Look below for the line containing "brown key: 2 -> 0"; from there, print each line exactly up to and including the line containing "purple scissors: 1 -> 2", and stop.

BEGIN GIVEN RECORDS

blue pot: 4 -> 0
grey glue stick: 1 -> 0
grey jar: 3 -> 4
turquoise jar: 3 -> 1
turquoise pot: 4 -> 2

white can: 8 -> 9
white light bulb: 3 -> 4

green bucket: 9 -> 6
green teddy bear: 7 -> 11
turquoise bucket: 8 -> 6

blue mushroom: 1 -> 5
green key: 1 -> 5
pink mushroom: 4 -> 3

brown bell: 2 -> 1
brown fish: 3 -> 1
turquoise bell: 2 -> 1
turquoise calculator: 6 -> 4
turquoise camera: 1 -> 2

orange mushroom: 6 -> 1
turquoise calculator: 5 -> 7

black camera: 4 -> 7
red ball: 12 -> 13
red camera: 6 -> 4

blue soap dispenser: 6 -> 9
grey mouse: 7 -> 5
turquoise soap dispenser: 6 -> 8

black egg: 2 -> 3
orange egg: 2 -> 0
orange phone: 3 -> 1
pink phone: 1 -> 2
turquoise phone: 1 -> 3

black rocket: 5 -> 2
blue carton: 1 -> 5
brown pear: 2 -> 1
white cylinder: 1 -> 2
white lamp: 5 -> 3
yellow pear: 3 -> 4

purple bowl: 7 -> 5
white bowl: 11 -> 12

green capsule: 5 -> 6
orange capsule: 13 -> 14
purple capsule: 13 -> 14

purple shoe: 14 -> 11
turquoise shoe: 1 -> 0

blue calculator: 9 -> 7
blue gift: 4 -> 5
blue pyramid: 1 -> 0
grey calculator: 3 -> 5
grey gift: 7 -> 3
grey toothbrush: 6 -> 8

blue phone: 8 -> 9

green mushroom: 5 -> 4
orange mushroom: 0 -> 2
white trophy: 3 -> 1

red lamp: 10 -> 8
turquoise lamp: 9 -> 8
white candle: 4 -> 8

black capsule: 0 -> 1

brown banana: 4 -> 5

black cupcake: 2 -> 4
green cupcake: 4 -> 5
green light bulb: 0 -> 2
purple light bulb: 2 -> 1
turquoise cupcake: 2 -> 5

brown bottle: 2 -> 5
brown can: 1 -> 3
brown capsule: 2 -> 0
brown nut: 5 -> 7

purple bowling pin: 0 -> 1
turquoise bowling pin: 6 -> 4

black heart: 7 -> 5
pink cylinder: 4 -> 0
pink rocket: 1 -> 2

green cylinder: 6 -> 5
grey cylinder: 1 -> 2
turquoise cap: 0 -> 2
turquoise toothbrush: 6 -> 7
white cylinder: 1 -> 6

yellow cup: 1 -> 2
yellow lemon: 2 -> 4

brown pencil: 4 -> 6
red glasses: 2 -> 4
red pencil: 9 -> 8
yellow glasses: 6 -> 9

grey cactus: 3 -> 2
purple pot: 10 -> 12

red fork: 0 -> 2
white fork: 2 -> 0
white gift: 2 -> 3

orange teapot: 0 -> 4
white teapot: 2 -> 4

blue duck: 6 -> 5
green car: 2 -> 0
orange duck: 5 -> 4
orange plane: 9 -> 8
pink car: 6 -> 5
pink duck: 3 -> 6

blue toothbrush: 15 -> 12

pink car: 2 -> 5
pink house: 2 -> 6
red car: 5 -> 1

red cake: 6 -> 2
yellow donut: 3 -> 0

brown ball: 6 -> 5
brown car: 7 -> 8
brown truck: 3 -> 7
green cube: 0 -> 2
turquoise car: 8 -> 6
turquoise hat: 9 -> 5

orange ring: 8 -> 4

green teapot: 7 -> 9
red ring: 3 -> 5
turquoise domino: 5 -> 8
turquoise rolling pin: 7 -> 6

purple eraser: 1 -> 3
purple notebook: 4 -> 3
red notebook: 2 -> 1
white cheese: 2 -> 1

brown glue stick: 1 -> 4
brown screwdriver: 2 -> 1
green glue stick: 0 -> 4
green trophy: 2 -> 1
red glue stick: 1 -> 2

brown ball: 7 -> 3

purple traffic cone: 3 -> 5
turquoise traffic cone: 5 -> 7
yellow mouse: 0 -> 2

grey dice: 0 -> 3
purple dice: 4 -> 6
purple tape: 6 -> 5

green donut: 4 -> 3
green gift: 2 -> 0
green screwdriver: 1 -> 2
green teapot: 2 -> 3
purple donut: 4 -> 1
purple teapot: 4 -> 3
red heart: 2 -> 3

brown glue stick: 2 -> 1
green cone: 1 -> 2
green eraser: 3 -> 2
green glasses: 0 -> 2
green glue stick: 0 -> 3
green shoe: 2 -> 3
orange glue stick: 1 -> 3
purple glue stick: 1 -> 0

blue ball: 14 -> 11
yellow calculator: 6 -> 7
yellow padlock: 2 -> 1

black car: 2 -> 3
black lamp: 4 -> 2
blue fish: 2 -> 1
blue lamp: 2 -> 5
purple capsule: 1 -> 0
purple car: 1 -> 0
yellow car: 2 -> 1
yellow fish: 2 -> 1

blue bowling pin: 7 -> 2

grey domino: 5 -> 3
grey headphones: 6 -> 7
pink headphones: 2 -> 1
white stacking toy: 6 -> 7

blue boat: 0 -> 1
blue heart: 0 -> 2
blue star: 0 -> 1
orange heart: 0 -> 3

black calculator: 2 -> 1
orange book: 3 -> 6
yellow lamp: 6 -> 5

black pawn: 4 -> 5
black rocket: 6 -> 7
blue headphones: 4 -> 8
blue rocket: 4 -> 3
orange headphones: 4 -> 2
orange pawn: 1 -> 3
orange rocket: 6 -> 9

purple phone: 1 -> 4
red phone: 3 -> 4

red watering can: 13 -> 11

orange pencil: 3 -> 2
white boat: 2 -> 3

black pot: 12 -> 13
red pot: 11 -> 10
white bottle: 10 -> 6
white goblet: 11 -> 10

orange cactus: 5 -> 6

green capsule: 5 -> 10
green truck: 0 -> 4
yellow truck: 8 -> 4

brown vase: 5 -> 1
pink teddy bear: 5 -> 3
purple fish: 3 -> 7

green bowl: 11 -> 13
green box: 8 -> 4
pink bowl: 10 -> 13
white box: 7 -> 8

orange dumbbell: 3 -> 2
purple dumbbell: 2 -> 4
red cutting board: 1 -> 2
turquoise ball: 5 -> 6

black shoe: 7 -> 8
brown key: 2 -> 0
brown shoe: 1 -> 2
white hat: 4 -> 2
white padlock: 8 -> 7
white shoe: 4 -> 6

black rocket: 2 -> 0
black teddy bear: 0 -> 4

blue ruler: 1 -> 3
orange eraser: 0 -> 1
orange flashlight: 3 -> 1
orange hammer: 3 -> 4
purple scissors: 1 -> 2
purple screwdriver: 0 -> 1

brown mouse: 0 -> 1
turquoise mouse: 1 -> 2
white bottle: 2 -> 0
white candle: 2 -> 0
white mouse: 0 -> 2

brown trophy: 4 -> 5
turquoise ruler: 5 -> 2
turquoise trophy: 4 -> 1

END GIVEN RECORDS

(EXPECTED OUTPUT):
brown key: 2 -> 0
brown shoe: 1 -> 2
white hat: 4 -> 2
white padlock: 8 -> 7
white shoe: 4 -> 6

black rocket: 2 -> 0
black teddy bear: 0 -> 4

blue ruler: 1 -> 3
orange eraser: 0 -> 1
orange flashlight: 3 -> 1
orange hammer: 3 -> 4
purple scissors: 1 -> 2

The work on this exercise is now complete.